WRITTEN INSTRUCTION: Turn the lines of the records into a Markdown table with two columns, Row and Line. Start with the line containing "manufactured (688, 96)" and go on through the line containing "Dewi (169, 595)", numbering each row and leaving out blank lines.

DATASET:

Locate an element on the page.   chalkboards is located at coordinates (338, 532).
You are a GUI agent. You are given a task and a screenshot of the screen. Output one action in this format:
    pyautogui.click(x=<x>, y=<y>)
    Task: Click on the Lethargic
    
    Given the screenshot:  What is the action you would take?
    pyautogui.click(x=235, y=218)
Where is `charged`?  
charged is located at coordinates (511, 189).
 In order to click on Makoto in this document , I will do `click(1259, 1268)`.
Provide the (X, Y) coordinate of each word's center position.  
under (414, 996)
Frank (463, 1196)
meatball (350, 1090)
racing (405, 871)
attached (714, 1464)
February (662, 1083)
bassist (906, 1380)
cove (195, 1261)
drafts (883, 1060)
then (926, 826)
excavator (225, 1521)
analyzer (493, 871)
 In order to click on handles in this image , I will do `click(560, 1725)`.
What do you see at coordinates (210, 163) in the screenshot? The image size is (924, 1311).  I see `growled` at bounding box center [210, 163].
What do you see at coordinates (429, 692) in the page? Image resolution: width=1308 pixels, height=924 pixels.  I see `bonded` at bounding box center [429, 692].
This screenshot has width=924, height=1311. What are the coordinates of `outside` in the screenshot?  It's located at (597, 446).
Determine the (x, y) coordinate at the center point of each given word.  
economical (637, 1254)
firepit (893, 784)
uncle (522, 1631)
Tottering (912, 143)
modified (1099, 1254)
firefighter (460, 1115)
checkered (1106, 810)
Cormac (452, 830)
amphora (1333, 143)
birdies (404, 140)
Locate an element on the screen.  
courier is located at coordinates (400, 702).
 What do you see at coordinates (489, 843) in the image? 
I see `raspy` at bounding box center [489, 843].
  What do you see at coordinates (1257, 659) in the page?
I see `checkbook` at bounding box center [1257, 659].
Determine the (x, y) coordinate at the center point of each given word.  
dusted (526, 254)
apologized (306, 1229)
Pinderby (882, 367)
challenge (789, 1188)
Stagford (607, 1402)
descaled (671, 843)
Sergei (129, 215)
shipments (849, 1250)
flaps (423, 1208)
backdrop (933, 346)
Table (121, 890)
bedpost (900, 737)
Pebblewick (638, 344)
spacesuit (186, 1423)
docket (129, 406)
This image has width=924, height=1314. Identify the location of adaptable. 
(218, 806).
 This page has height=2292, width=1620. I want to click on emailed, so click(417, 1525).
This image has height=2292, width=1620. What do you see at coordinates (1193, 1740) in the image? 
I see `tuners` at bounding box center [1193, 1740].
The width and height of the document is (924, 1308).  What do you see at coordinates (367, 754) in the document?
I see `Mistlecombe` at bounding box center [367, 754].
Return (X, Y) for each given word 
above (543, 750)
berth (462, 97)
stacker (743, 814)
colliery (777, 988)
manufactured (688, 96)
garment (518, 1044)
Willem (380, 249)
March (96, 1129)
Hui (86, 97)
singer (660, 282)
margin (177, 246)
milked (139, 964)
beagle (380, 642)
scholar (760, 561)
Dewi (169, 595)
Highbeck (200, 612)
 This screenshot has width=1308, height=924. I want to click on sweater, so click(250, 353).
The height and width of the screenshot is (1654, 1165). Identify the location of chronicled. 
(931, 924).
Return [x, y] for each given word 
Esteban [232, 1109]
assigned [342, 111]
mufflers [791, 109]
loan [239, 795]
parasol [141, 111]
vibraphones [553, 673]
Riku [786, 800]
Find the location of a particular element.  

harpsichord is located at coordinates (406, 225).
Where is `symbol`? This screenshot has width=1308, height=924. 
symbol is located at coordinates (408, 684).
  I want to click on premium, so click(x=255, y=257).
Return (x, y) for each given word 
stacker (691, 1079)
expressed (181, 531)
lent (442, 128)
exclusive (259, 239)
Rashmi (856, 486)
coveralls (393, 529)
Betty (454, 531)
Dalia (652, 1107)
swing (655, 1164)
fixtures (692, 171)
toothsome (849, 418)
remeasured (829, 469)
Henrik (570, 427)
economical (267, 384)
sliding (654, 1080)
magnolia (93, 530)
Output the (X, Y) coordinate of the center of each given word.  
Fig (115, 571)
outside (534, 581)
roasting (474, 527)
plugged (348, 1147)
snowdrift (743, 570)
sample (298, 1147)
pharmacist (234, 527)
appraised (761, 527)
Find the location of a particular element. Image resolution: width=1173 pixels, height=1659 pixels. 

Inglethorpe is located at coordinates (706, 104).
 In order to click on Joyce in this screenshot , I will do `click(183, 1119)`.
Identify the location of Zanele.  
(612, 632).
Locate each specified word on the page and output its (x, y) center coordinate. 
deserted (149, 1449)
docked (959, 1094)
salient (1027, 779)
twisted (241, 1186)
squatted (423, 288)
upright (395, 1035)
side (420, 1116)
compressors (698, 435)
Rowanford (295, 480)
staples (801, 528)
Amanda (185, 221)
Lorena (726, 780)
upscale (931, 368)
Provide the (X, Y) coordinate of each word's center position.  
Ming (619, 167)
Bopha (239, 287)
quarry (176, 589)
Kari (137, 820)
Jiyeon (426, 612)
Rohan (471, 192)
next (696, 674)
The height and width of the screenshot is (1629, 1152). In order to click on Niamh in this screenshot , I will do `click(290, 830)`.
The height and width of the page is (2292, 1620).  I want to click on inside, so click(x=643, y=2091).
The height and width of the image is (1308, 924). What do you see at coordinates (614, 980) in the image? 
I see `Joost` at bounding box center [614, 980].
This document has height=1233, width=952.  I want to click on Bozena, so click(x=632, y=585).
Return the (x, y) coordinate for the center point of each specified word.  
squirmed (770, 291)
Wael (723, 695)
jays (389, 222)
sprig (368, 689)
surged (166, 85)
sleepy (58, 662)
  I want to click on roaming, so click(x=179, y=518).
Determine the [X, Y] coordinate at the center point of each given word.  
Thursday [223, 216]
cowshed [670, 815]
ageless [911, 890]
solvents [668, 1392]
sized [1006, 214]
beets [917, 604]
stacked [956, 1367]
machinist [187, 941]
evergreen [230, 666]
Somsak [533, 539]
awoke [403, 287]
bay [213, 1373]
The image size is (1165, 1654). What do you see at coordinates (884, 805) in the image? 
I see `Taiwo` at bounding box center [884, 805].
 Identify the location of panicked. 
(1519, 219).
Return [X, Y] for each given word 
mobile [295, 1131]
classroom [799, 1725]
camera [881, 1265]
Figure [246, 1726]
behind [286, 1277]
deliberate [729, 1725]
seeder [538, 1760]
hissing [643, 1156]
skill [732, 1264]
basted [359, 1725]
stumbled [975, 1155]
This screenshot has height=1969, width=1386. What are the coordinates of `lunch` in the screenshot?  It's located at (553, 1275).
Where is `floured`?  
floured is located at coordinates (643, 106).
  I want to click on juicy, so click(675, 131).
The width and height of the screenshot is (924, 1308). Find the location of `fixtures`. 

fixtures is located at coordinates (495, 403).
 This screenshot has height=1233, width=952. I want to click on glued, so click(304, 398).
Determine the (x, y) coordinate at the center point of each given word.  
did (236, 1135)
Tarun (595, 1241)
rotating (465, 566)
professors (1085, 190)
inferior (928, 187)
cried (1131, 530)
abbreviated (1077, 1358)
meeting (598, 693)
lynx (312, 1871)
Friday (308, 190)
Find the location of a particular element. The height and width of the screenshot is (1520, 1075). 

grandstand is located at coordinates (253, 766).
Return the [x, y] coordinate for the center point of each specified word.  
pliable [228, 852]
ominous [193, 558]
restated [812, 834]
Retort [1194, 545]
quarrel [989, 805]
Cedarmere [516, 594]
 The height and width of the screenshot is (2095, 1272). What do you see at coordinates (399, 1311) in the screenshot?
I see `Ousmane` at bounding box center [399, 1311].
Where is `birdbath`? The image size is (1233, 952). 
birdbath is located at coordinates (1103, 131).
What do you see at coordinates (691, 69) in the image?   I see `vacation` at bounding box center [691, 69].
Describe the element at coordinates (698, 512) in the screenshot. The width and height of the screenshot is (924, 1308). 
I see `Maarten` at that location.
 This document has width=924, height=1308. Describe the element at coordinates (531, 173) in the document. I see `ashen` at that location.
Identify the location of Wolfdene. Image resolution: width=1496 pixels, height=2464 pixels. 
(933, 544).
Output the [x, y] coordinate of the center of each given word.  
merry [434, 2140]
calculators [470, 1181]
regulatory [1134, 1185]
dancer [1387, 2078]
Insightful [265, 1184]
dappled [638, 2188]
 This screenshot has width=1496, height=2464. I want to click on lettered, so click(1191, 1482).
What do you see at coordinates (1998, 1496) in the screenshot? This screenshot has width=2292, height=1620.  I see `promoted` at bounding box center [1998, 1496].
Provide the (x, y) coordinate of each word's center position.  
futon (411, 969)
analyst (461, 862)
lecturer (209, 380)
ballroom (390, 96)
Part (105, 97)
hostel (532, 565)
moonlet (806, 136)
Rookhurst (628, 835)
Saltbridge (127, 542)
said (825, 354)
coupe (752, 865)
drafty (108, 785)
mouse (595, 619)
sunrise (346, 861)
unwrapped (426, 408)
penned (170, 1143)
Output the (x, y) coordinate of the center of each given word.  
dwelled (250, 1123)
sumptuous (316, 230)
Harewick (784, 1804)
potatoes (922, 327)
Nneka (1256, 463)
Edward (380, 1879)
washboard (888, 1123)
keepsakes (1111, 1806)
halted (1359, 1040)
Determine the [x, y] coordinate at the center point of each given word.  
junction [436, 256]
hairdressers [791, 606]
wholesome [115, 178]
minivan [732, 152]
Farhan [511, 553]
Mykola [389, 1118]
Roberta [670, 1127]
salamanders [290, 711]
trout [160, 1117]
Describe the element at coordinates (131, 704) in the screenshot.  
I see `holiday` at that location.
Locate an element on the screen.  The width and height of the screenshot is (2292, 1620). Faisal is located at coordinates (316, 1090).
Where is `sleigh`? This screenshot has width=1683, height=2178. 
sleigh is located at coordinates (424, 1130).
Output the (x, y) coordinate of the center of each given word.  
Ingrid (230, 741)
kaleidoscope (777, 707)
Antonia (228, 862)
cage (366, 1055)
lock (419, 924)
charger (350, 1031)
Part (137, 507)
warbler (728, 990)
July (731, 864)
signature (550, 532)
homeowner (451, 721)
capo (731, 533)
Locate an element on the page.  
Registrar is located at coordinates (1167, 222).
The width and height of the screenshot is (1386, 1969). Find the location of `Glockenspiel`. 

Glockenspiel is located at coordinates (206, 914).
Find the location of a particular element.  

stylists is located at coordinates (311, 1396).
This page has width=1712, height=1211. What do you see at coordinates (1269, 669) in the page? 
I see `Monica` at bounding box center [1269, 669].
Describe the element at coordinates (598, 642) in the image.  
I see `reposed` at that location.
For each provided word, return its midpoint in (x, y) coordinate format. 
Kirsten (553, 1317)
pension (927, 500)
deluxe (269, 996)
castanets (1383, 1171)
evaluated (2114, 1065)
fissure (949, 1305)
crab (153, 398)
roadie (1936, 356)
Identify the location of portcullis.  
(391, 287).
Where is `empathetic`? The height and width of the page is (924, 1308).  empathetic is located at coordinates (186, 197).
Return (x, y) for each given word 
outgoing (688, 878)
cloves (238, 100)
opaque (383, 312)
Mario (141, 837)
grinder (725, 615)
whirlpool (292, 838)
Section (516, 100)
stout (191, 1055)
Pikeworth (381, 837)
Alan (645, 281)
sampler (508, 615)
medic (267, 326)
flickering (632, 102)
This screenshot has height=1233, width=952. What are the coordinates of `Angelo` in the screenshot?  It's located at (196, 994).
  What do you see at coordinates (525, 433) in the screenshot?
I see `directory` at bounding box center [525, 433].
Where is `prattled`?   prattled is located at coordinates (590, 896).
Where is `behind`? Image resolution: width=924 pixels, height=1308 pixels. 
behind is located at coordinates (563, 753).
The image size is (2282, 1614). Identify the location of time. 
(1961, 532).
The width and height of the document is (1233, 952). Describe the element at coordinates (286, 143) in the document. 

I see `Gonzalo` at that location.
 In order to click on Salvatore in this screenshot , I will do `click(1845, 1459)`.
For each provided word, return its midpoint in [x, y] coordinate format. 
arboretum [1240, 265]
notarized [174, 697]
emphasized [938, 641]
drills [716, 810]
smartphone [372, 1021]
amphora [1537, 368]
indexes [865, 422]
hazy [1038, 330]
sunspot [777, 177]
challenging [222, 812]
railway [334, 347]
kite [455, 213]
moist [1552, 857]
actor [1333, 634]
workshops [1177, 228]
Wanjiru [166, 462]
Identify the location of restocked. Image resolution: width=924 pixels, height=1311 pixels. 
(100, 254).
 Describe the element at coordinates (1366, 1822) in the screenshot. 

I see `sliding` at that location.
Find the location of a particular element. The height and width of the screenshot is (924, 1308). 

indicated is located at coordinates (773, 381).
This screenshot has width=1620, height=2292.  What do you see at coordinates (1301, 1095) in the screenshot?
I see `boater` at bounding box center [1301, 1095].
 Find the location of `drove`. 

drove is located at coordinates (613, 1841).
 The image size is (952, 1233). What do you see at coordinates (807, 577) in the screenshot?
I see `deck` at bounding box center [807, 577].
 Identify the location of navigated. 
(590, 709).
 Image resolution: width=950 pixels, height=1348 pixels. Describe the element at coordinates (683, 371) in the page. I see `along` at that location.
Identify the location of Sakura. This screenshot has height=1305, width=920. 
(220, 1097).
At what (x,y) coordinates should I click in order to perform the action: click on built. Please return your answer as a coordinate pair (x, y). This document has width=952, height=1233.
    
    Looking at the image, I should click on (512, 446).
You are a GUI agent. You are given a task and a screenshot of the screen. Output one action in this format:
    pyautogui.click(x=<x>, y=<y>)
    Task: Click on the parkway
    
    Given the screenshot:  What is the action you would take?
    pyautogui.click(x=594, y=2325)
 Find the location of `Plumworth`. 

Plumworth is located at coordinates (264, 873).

FULL RESPONSE:
| Row | Line |
|---|---|
| 1 | manufactured (688, 96) |
| 2 | garment (518, 1044) |
| 3 | Willem (380, 249) |
| 4 | March (96, 1129) |
| 5 | Hui (86, 97) |
| 6 | singer (660, 282) |
| 7 | margin (177, 246) |
| 8 | milked (139, 964) |
| 9 | beagle (380, 642) |
| 10 | scholar (760, 561) |
| 11 | Dewi (169, 595) |